* _How to complete this task_:
Could you print the stretch of lines below from the one with "(266, 317) = (244, 315): pink boat -> none" through the one with "(167, 258) = (177, 292): pink", exactly as they stand and without any pictures?
***** Data to process
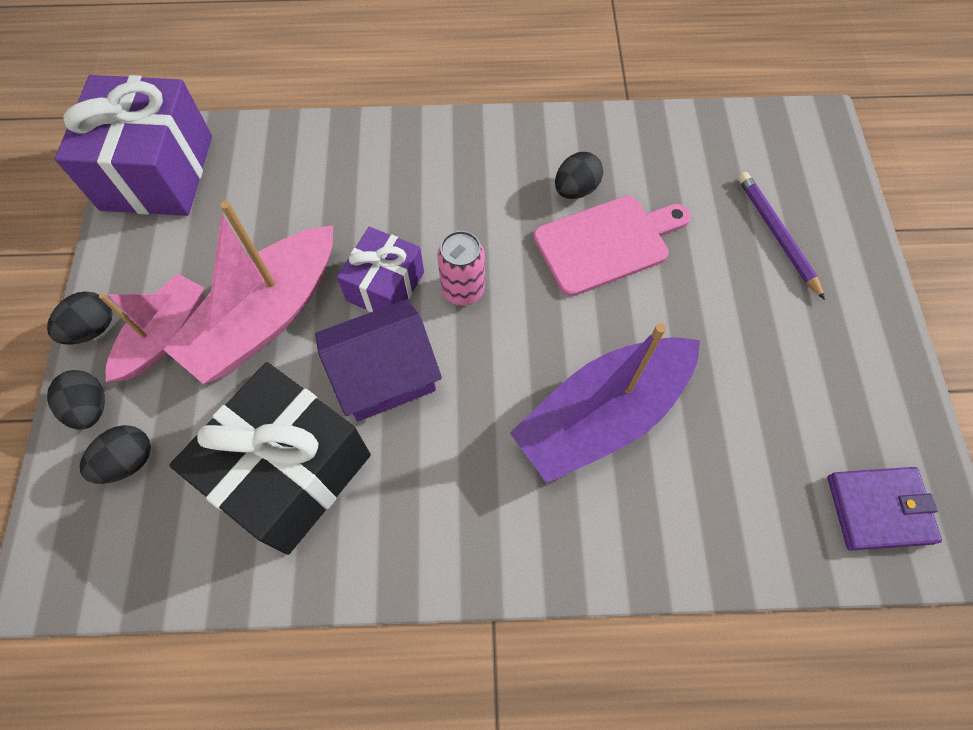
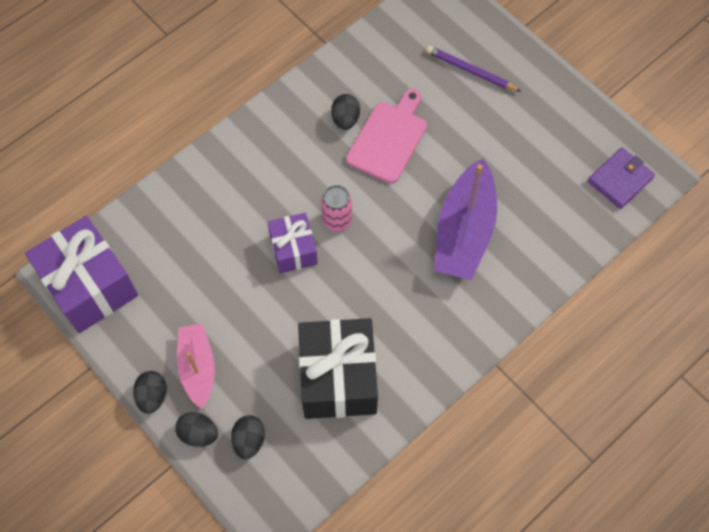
camera: 40 degrees left, 0 degrees up
(266, 317) = (244, 315): pink boat -> none
(385, 375) = (339, 295): purple house -> none

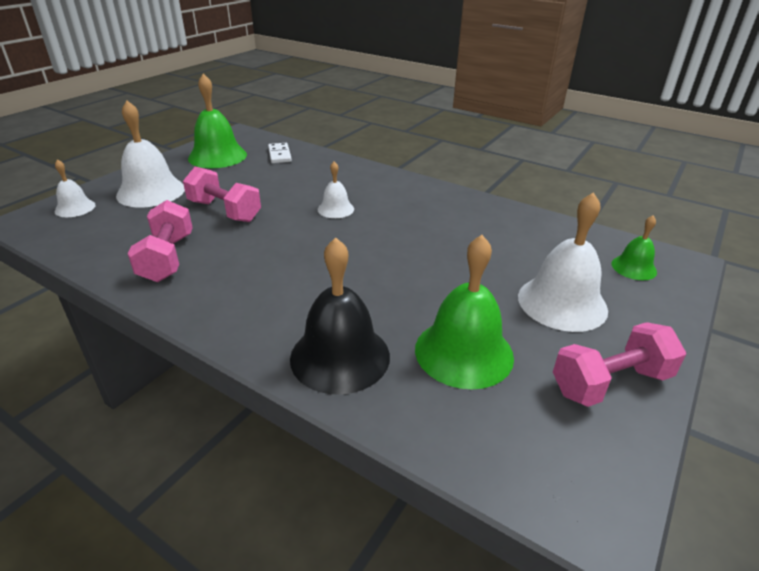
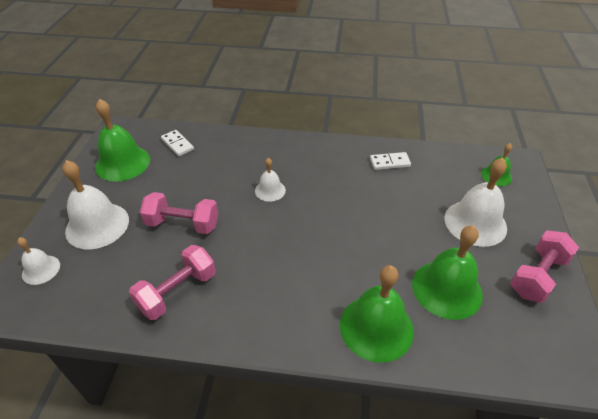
camera: 25 degrees left, 10 degrees up
(167, 258) = (177, 292): pink dumbbell -> pink dumbbell turned 75 degrees clockwise
(340, 356) = (376, 327): black bell -> green bell
(496, 221) = (389, 162): none -> white domino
**********
* _Response box_:
(266, 317) = (244, 315): pink boat -> none
(385, 375) = (339, 295): purple house -> none

camera: 25 degrees left, 10 degrees up
(167, 258) = (177, 292): pink dumbbell -> pink dumbbell turned 75 degrees clockwise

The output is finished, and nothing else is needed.